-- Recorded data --
>> Begin

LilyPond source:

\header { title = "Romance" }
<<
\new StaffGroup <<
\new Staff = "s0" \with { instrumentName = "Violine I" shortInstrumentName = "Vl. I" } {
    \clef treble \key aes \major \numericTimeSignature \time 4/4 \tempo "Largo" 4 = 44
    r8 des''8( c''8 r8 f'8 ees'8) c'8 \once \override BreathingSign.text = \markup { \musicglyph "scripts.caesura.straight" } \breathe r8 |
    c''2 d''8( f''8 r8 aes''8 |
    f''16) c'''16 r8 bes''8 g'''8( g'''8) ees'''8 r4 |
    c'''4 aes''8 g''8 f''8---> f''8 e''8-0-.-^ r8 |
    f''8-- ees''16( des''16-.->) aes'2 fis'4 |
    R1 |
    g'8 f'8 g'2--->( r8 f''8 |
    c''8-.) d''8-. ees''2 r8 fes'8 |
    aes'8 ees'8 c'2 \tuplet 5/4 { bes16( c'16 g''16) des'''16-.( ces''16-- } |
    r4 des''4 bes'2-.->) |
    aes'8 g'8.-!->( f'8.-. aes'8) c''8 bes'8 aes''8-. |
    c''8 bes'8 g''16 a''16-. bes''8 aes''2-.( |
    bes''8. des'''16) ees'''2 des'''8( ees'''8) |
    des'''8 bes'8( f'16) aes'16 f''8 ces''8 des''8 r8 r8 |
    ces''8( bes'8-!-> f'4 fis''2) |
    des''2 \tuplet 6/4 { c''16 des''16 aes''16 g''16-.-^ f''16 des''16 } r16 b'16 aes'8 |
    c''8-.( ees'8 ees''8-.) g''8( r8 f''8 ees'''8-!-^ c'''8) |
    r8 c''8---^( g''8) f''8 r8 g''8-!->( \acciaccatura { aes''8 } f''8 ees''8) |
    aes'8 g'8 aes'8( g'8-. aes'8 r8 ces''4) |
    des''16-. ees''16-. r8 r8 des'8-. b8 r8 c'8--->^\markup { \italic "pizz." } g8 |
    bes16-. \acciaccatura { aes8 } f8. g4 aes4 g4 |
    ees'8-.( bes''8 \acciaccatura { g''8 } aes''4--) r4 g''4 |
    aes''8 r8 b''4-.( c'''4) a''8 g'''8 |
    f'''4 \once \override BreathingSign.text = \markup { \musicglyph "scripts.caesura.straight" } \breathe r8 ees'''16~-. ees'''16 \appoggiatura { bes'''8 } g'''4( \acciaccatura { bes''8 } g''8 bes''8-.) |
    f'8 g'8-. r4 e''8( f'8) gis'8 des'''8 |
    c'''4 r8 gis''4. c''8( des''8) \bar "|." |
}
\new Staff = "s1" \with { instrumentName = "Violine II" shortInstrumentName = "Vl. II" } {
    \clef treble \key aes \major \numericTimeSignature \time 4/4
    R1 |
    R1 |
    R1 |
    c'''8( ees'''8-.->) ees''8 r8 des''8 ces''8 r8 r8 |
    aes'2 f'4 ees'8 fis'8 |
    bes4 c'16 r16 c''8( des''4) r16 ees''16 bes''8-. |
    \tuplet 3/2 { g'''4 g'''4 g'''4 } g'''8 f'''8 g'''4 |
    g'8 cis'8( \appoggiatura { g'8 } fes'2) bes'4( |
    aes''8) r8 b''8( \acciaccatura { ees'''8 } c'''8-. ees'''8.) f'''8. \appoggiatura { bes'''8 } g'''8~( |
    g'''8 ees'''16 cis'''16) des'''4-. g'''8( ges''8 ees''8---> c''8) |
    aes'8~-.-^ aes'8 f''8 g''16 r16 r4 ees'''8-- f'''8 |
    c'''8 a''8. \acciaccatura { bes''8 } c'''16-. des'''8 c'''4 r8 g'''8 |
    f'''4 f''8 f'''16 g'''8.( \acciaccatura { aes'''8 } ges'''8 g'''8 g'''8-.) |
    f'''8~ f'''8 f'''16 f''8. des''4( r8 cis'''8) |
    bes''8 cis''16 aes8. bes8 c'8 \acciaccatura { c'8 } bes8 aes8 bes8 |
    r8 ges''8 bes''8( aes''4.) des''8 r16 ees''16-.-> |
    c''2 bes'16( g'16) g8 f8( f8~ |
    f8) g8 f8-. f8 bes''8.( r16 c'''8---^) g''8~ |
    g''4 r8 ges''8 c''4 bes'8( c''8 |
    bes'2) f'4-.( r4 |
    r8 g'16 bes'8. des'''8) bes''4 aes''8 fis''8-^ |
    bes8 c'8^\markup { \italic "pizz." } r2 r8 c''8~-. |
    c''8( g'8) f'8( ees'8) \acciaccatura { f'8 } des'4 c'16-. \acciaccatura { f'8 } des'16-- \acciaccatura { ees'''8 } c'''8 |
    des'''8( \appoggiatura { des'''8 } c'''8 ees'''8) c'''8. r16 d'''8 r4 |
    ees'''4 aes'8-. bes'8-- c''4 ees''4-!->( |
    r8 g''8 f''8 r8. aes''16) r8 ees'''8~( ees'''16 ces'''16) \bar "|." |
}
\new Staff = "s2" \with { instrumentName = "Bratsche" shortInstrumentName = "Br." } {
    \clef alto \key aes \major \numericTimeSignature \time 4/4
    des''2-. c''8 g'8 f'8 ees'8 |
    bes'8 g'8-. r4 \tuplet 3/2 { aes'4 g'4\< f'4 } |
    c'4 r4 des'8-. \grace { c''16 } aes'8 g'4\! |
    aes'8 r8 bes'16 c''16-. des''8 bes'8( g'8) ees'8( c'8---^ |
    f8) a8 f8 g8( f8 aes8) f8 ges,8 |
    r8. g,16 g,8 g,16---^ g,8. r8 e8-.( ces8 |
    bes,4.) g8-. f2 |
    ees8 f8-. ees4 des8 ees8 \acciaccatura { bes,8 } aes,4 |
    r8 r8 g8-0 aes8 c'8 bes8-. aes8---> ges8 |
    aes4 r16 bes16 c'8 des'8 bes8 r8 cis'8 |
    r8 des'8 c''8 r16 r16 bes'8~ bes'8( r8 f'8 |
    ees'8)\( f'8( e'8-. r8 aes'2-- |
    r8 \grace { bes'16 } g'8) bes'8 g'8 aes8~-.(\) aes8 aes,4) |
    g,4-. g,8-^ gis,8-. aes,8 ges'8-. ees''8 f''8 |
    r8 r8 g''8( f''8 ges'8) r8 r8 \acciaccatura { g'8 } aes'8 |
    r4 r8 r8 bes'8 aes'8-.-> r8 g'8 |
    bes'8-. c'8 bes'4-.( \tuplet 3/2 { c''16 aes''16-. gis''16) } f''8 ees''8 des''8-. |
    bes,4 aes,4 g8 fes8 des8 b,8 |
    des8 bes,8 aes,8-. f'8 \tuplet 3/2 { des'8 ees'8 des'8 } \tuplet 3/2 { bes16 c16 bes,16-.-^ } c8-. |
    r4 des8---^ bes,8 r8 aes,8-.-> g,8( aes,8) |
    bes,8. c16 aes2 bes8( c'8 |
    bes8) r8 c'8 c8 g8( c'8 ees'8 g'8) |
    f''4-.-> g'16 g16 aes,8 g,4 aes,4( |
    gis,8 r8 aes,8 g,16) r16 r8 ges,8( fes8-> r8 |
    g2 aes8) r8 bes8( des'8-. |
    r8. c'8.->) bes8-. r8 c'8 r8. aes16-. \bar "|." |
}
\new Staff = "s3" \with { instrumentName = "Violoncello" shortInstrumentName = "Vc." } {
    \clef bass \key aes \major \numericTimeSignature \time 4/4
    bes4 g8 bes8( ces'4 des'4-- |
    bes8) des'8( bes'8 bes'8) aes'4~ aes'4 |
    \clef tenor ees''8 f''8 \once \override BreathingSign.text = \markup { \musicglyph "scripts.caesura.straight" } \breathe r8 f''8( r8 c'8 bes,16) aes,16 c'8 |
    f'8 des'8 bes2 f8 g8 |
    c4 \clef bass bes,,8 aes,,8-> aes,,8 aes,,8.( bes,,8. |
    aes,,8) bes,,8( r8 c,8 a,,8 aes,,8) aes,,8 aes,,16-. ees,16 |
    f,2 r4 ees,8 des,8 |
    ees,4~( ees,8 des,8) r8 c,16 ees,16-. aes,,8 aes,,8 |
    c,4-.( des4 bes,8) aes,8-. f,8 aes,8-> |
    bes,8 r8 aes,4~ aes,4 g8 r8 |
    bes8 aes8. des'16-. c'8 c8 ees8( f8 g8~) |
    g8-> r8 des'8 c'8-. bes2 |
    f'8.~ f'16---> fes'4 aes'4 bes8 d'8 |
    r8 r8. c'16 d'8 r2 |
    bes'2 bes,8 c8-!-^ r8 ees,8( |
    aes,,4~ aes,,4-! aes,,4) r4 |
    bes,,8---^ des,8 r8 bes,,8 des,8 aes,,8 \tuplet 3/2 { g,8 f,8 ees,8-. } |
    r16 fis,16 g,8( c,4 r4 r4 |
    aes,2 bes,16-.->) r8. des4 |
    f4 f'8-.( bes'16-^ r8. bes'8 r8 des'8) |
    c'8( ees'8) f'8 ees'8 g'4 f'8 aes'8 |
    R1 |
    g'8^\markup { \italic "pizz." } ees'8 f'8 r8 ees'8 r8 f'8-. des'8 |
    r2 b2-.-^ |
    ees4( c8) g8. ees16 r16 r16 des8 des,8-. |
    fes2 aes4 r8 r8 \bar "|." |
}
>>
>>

>> End

Which lines in the records above contain the string "numericTimeSignature"? Report each such line in full. Case counts.

-- Written solution --
    \clef treble \key aes \major \numericTimeSignature \time 4/4 \tempo "Largo" 4 = 44
    \clef treble \key aes \major \numericTimeSignature \time 4/4
    \clef alto \key aes \major \numericTimeSignature \time 4/4
    \clef bass \key aes \major \numericTimeSignature \time 4/4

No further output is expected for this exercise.